[Start of section]
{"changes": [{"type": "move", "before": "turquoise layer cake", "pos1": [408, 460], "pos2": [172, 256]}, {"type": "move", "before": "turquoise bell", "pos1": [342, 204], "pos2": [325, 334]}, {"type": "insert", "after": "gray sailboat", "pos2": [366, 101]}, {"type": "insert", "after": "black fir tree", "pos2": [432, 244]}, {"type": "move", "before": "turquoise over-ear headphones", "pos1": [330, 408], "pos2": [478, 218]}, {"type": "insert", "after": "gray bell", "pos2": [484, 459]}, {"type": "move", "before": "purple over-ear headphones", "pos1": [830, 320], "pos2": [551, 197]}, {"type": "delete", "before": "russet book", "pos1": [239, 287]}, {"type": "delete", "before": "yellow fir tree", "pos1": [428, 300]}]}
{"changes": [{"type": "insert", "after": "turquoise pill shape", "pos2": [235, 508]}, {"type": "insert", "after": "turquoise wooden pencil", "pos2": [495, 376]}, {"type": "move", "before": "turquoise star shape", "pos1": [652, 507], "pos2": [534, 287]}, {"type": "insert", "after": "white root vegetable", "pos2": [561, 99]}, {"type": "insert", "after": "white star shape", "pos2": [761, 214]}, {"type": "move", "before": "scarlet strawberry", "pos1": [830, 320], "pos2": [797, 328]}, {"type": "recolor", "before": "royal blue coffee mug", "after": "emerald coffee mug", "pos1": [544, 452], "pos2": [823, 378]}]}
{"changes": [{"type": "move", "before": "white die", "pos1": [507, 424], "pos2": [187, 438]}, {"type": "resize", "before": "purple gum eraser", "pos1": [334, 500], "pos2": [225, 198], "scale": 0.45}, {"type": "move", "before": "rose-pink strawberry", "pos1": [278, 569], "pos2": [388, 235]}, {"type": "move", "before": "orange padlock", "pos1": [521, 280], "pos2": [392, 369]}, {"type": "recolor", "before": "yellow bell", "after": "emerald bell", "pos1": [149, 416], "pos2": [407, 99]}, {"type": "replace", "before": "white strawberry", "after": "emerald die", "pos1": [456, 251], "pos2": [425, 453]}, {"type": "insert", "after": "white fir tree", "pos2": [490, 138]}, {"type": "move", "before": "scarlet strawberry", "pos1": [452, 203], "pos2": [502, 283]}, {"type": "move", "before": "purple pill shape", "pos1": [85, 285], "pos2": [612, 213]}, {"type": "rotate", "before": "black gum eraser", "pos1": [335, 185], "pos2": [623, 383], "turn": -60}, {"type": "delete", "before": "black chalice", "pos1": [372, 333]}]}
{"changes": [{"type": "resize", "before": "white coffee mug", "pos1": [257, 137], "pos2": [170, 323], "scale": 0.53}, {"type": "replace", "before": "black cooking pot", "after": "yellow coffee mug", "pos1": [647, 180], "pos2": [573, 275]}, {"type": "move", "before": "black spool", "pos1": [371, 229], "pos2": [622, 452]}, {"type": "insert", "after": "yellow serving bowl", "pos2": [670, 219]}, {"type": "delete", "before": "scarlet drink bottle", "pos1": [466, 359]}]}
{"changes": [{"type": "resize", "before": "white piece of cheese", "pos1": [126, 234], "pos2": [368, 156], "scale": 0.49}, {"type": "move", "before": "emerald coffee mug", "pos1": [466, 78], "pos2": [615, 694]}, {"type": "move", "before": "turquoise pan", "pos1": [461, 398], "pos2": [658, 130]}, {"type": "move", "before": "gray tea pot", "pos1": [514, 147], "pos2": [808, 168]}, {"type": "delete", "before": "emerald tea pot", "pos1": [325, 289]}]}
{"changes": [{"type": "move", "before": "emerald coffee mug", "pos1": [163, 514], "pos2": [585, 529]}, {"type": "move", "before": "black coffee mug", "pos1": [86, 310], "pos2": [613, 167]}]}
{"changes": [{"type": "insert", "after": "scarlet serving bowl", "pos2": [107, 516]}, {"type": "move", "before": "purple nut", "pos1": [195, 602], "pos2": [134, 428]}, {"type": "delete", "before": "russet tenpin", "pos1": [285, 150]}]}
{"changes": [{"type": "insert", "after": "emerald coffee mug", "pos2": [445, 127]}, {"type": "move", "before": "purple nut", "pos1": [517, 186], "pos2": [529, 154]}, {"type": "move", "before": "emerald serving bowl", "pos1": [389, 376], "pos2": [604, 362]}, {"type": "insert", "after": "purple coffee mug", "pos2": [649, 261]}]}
[End of section]
What to do -> What you return must match the listing exactly, with nothing missing.

Solved problem ->
{"changes": [{"type": "move", "before": "turquoise layer cake", "pos1": [408, 460], "pos2": [172, 256]}, {"type": "move", "before": "turquoise bell", "pos1": [342, 204], "pos2": [325, 334]}, {"type": "insert", "after": "gray sailboat", "pos2": [366, 101]}, {"type": "insert", "after": "black fir tree", "pos2": [432, 244]}, {"type": "move", "before": "turquoise over-ear headphones", "pos1": [330, 408], "pos2": [478, 218]}, {"type": "insert", "after": "gray bell", "pos2": [484, 459]}, {"type": "move", "before": "purple over-ear headphones", "pos1": [830, 320], "pos2": [551, 197]}, {"type": "delete", "before": "russet book", "pos1": [239, 287]}, {"type": "delete", "before": "yellow fir tree", "pos1": [428, 300]}]}
{"changes": [{"type": "insert", "after": "turquoise pill shape", "pos2": [235, 508]}, {"type": "insert", "after": "turquoise wooden pencil", "pos2": [495, 376]}, {"type": "move", "before": "turquoise star shape", "pos1": [652, 507], "pos2": [534, 287]}, {"type": "insert", "after": "white root vegetable", "pos2": [561, 99]}, {"type": "insert", "after": "white star shape", "pos2": [761, 214]}, {"type": "move", "before": "scarlet strawberry", "pos1": [830, 320], "pos2": [797, 328]}, {"type": "recolor", "before": "royal blue coffee mug", "after": "emerald coffee mug", "pos1": [544, 452], "pos2": [823, 378]}]}
{"changes": [{"type": "move", "before": "white die", "pos1": [507, 424], "pos2": [187, 438]}, {"type": "resize", "before": "purple gum eraser", "pos1": [334, 500], "pos2": [225, 198], "scale": 0.45}, {"type": "move", "before": "rose-pink strawberry", "pos1": [278, 569], "pos2": [388, 235]}, {"type": "move", "before": "orange padlock", "pos1": [521, 280], "pos2": [392, 369]}, {"type": "recolor", "before": "yellow bell", "after": "emerald bell", "pos1": [149, 416], "pos2": [407, 99]}, {"type": "replace", "before": "white strawberry", "after": "emerald die", "pos1": [456, 251], "pos2": [425, 453]}, {"type": "insert", "after": "white fir tree", "pos2": [490, 138]}, {"type": "move", "before": "scarlet strawberry", "pos1": [452, 203], "pos2": [502, 283]}, {"type": "move", "before": "purple pill shape", "pos1": [85, 285], "pos2": [612, 213]}, {"type": "rotate", "before": "black gum eraser", "pos1": [335, 185], "pos2": [623, 383], "turn": -60}, {"type": "delete", "before": "black chalice", "pos1": [372, 333]}]}
{"changes": [{"type": "resize", "before": "white coffee mug", "pos1": [257, 137], "pos2": [170, 323], "scale": 0.53}, {"type": "replace", "before": "black cooking pot", "after": "yellow coffee mug", "pos1": [647, 180], "pos2": [573, 275]}, {"type": "move", "before": "black spool", "pos1": [371, 229], "pos2": [622, 452]}, {"type": "insert", "after": "yellow serving bowl", "pos2": [670, 219]}, {"type": "delete", "before": "scarlet drink bottle", "pos1": [466, 359]}]}
{"changes": [{"type": "resize", "before": "white piece of cheese", "pos1": [126, 234], "pos2": [368, 156], "scale": 0.49}, {"type": "move", "before": "emerald coffee mug", "pos1": [466, 78], "pos2": [615, 694]}, {"type": "move", "before": "turquoise pan", "pos1": [461, 398], "pos2": [658, 130]}, {"type": "move", "before": "gray tea pot", "pos1": [514, 147], "pos2": [808, 168]}, {"type": "delete", "before": "emerald tea pot", "pos1": [325, 289]}]}
{"changes": [{"type": "move", "before": "emerald coffee mug", "pos1": [163, 514], "pos2": [585, 529]}, {"type": "move", "before": "black coffee mug", "pos1": [86, 310], "pos2": [613, 167]}]}
{"changes": [{"type": "insert", "after": "scarlet serving bowl", "pos2": [107, 516]}, {"type": "move", "before": "purple nut", "pos1": [195, 602], "pos2": [134, 428]}, {"type": "delete", "before": "russet tenpin", "pos1": [285, 150]}]}
{"changes": [{"type": "insert", "after": "emerald coffee mug", "pos2": [445, 127]}, {"type": "move", "before": "purple nut", "pos1": [517, 186], "pos2": [529, 154]}, {"type": "move", "before": "emerald serving bowl", "pos1": [389, 376], "pos2": [604, 362]}, {"type": "insert", "after": "purple coffee mug", "pos2": [649, 261]}]}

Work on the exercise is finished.